Exercise inputs -
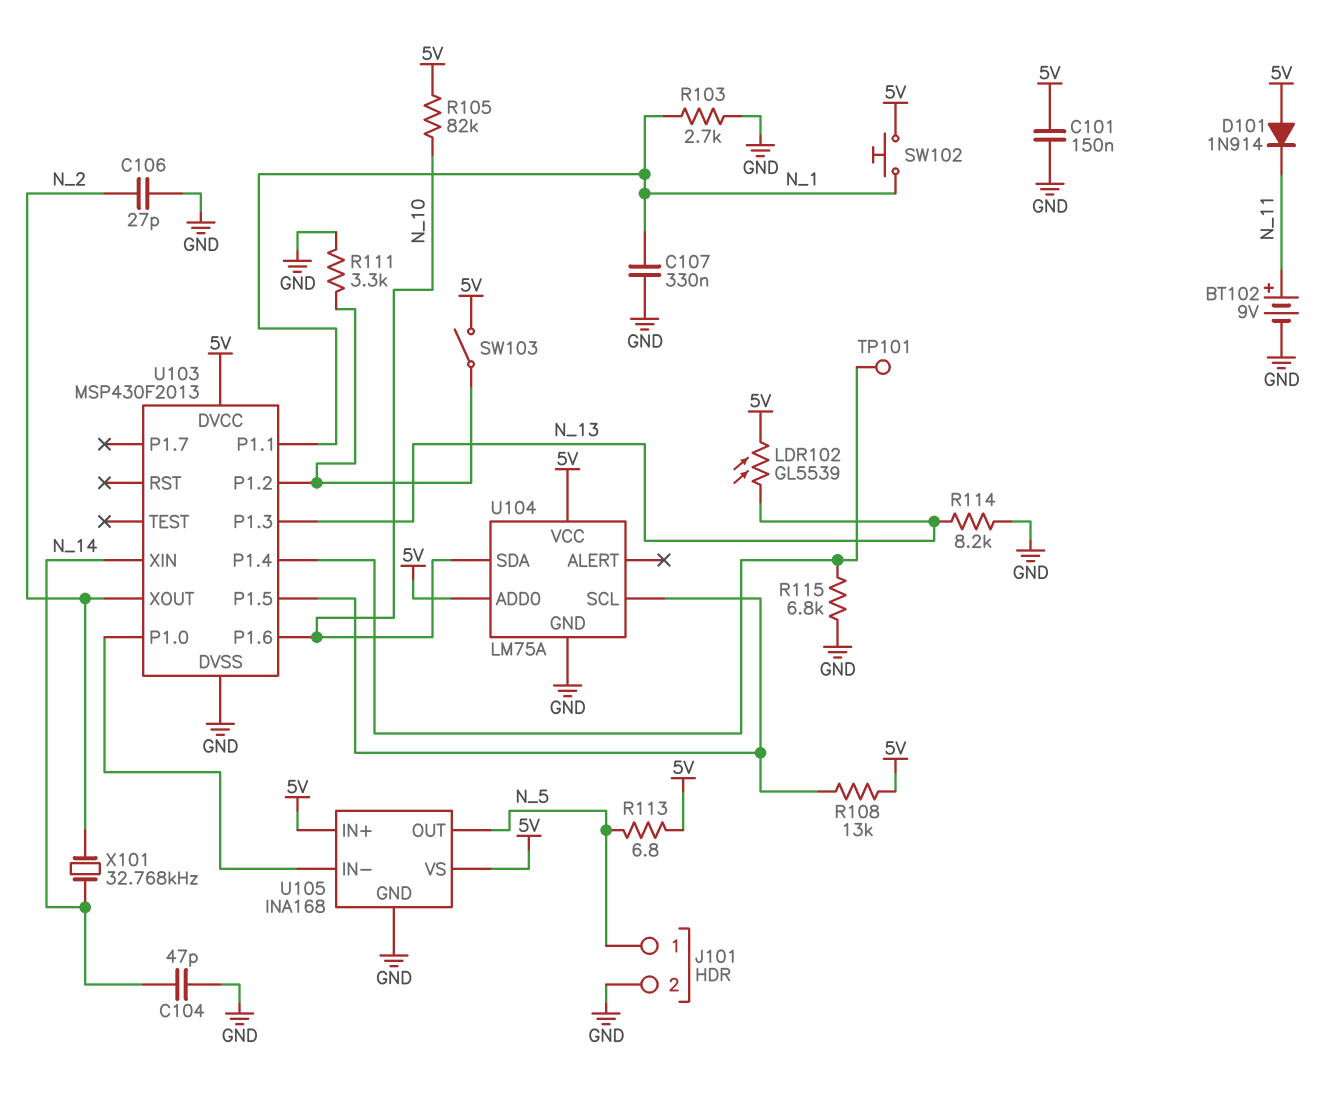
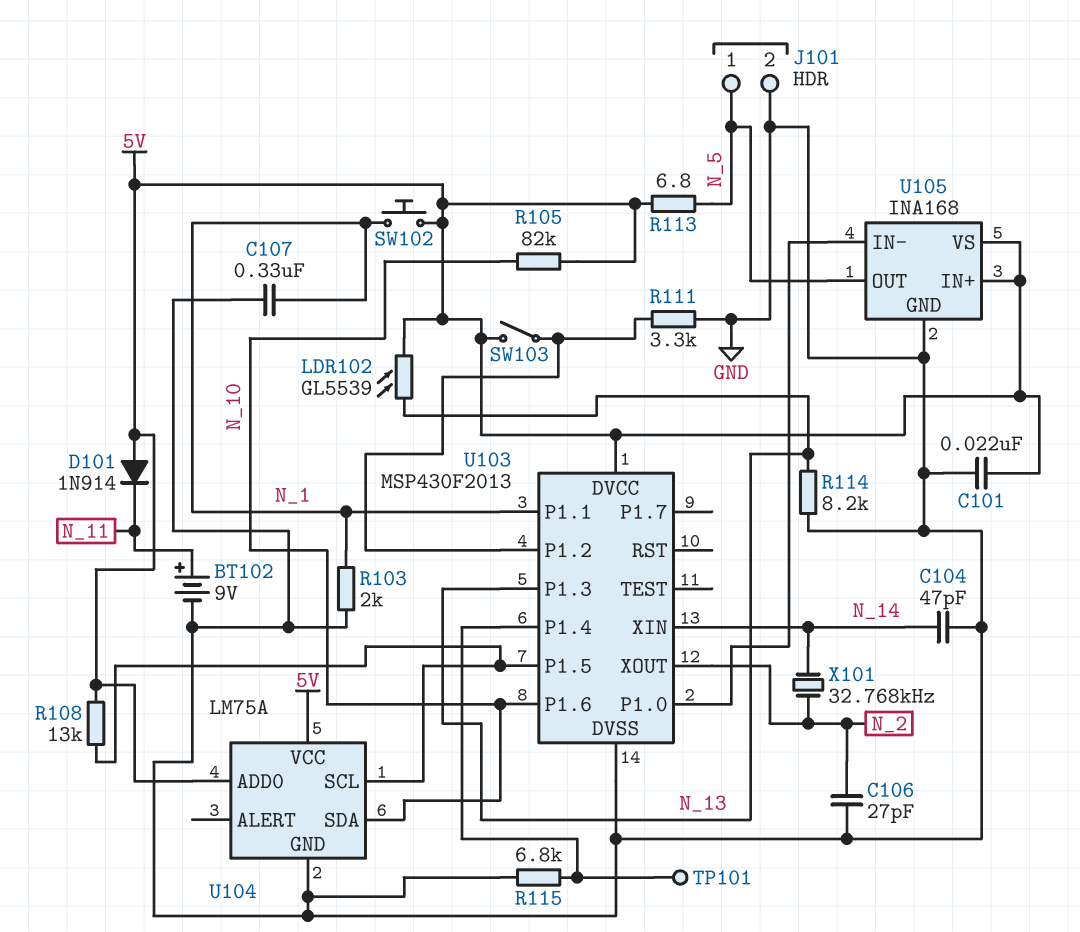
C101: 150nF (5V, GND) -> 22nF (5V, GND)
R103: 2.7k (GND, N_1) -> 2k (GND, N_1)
---
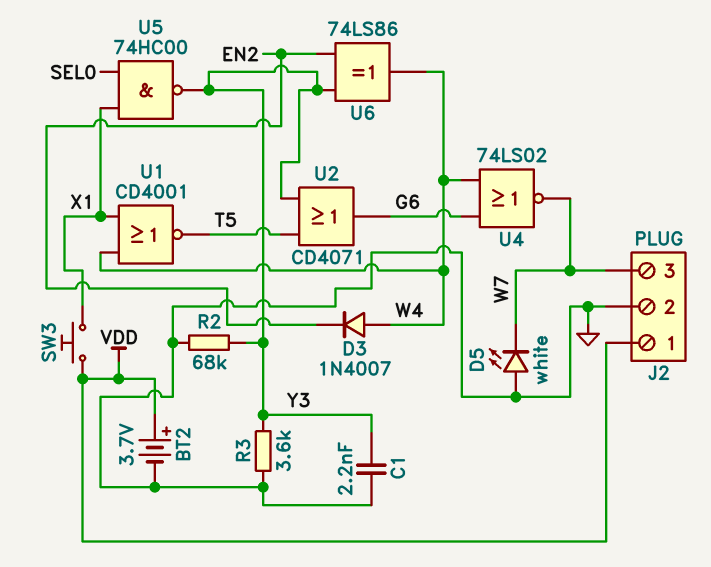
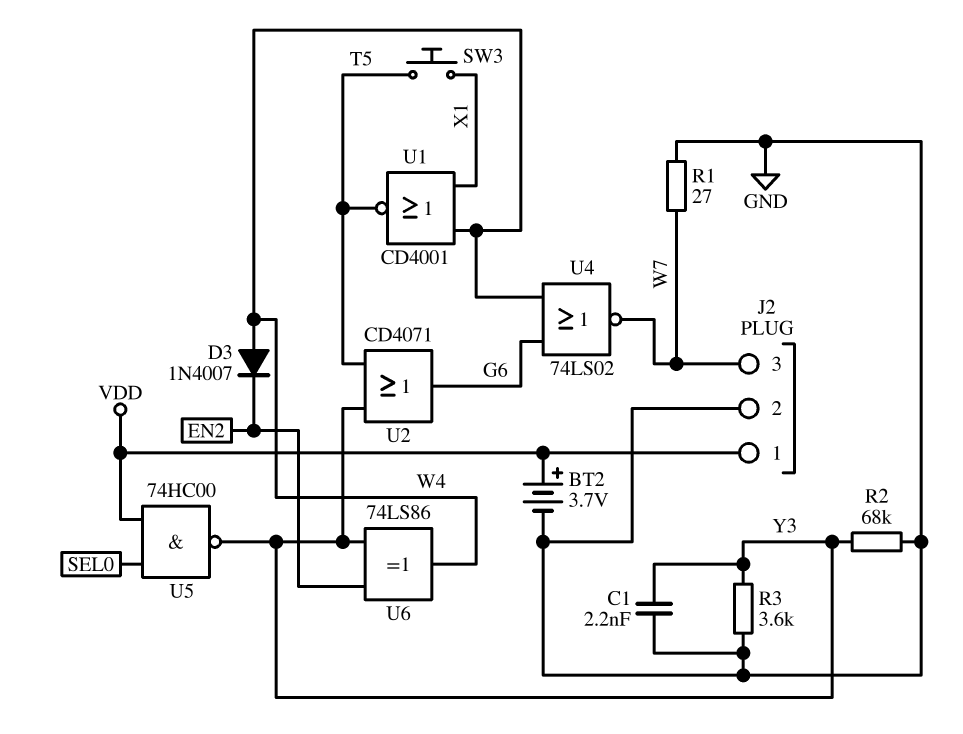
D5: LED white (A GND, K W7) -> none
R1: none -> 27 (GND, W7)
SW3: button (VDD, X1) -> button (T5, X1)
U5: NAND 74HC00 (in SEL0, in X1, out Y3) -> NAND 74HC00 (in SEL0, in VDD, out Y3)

Exercise directions - Only the lines that contain the string "none" are to be copied from the records.

Response box -
D5: LED white (A GND, K W7) -> none
R1: none -> 27 (GND, W7)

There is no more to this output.